• Raw data:
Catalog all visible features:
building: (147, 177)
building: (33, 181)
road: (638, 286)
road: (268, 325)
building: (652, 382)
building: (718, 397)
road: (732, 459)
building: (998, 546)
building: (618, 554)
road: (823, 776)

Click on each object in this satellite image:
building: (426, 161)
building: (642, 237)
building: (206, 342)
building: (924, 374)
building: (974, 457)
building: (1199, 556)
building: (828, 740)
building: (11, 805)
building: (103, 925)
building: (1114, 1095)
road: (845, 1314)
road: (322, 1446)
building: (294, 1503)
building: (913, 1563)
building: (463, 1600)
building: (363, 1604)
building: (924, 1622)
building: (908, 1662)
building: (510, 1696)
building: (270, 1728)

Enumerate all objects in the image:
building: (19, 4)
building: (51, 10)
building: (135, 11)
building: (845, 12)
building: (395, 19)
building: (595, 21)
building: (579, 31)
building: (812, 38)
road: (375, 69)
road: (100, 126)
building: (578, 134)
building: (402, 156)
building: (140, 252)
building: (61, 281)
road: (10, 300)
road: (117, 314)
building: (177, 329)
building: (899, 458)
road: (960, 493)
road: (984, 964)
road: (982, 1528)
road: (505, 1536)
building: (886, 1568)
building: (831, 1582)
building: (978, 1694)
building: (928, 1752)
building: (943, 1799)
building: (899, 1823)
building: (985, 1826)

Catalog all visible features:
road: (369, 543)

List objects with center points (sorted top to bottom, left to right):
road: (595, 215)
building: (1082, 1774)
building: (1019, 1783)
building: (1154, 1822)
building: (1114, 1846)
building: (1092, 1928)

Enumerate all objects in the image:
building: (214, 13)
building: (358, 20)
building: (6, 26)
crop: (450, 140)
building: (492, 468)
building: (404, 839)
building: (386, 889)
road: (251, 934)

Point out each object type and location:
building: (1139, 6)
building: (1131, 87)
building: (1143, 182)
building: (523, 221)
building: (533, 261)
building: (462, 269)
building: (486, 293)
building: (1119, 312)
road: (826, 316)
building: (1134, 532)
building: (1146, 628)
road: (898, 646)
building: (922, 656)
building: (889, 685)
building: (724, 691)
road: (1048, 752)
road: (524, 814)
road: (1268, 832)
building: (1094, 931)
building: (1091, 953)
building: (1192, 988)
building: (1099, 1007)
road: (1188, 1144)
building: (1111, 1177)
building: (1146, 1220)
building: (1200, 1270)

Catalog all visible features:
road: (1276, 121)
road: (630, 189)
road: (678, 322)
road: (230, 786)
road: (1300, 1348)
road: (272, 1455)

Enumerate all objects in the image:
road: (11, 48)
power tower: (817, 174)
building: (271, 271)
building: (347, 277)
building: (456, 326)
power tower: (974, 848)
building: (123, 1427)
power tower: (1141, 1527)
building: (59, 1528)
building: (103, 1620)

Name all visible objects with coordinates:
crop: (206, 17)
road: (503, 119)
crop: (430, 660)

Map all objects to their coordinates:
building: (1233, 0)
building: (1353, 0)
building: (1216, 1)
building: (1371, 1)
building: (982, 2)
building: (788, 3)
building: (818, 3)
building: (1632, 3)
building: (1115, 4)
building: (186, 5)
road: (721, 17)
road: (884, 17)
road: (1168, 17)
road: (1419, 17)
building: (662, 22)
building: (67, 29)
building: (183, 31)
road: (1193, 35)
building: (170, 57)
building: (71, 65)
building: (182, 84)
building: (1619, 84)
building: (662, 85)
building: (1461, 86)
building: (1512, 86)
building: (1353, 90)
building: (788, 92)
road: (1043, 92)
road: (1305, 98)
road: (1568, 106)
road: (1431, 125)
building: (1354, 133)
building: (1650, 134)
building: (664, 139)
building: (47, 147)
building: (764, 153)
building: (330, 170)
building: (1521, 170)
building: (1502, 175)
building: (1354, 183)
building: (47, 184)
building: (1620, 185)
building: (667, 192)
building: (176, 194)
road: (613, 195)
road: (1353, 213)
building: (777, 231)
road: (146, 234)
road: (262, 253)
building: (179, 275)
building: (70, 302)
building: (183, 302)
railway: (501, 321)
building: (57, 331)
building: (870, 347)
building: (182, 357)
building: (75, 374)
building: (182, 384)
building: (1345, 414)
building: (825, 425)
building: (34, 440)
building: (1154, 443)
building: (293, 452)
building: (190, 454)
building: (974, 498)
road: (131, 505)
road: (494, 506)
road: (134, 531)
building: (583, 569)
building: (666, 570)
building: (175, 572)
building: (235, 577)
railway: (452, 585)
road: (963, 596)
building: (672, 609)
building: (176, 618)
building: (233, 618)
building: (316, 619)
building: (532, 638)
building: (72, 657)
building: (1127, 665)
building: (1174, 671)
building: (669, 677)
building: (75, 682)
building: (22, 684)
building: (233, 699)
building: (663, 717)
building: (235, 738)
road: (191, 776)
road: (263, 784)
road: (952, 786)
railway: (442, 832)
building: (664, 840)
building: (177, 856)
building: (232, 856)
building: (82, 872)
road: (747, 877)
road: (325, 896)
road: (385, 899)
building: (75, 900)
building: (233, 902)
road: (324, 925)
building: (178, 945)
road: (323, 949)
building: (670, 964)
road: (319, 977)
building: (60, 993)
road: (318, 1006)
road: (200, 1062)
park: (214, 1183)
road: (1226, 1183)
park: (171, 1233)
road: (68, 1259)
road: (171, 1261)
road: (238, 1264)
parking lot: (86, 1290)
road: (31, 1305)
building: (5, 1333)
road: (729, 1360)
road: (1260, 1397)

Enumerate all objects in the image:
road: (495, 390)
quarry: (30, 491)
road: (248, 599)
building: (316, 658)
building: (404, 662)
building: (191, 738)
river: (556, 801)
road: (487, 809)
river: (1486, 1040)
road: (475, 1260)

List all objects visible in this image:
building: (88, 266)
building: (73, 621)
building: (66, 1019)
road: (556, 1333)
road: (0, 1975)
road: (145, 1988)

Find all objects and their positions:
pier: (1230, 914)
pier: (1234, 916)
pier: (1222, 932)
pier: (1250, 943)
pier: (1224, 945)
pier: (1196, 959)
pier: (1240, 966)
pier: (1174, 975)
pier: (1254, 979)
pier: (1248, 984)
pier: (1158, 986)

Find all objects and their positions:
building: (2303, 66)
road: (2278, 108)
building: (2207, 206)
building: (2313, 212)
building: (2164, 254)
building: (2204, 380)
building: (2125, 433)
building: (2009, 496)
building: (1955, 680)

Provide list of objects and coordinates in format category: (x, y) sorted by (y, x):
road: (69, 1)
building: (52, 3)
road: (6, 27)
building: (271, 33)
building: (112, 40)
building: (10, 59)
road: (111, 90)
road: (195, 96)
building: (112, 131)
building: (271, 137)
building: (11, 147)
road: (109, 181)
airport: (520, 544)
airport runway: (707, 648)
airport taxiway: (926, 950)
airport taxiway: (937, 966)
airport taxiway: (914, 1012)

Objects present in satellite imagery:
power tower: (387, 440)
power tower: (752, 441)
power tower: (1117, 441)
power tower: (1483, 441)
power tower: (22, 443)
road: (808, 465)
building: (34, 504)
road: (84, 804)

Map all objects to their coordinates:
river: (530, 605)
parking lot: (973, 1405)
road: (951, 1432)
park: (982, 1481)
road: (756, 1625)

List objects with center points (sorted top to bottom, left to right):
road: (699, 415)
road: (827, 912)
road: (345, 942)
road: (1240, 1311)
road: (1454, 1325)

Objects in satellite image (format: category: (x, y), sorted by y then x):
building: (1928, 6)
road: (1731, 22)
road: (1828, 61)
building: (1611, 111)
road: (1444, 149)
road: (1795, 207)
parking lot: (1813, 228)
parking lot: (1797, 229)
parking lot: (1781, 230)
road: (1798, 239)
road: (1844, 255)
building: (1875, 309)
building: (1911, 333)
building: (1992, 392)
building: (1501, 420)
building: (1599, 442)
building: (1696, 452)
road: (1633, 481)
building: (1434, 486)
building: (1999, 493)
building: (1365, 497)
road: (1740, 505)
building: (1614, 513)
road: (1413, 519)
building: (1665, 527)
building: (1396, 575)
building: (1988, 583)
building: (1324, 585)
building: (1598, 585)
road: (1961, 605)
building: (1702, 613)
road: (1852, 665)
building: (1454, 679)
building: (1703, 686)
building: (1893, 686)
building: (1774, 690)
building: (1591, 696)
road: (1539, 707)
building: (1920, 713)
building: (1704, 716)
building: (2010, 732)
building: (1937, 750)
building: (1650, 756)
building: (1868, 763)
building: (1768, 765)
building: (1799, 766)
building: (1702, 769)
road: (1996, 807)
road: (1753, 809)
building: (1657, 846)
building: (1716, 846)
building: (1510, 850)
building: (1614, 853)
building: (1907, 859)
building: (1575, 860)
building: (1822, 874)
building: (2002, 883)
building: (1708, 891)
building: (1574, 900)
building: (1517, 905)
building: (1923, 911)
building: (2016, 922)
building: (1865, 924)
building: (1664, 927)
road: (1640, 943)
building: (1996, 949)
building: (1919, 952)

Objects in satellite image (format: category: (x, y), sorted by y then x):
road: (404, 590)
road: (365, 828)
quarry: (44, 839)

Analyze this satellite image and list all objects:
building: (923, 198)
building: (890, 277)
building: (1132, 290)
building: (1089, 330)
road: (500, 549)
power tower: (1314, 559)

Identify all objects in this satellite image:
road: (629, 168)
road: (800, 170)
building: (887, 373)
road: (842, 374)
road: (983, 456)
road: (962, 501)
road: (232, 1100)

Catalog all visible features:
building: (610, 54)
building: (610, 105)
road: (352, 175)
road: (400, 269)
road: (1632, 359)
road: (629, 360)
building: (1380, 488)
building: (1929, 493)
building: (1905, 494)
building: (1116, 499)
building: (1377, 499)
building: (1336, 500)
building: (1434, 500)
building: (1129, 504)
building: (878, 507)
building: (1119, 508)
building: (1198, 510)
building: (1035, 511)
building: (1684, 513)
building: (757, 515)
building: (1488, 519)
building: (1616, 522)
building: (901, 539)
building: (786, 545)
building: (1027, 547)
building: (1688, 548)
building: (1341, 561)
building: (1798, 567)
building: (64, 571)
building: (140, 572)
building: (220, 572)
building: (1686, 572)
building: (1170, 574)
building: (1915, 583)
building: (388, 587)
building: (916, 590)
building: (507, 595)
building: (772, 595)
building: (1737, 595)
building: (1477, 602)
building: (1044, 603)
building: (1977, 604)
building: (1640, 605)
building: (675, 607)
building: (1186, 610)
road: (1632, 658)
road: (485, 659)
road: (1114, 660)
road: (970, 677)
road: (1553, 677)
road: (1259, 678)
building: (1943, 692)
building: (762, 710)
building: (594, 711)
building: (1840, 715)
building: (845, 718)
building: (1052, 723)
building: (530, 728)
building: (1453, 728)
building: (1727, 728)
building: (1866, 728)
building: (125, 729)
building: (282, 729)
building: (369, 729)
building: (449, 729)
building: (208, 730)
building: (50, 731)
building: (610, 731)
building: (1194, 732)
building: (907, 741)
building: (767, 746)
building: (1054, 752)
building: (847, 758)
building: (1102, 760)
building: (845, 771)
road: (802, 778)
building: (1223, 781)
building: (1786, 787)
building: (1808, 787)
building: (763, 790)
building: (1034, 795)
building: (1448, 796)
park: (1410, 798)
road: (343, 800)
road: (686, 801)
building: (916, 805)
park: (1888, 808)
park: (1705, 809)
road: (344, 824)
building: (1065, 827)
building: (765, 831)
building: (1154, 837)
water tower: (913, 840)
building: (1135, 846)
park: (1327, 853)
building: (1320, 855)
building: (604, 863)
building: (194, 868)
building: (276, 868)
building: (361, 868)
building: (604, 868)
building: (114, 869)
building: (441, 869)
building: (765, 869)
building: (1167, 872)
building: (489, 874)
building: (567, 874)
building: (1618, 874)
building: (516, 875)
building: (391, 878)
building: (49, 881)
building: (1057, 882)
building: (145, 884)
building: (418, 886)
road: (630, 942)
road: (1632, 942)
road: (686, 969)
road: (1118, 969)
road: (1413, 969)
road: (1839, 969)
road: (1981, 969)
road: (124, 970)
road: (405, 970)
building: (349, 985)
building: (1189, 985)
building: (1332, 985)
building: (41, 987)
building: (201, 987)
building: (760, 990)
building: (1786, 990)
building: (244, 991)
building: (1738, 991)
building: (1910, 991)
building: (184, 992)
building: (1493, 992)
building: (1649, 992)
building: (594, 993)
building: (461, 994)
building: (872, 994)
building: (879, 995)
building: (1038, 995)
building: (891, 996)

• Assignment:
The lines holding the string "each" in the listing above are what you should copy out.

• Answer box:
Click on each object in this satellite image:
Point out each object type and location:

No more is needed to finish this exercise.